*Work instructions*
Across the following data, how many lines include the string "robot"? Reply with the number and nothing more.

*Input data*
----

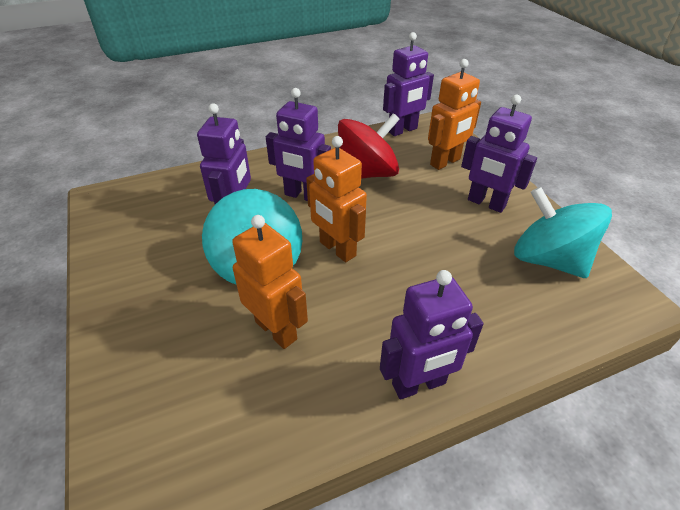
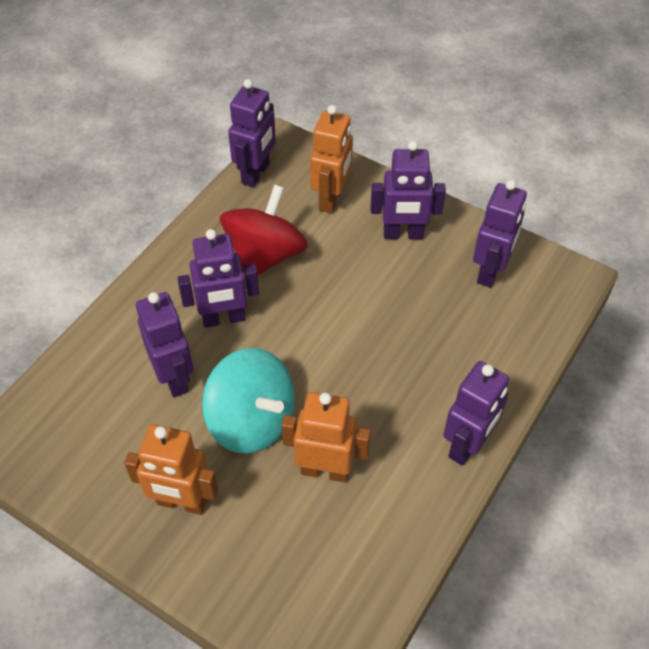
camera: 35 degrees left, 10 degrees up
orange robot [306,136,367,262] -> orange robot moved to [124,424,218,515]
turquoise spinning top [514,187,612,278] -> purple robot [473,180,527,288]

----

*Exercise answer*
2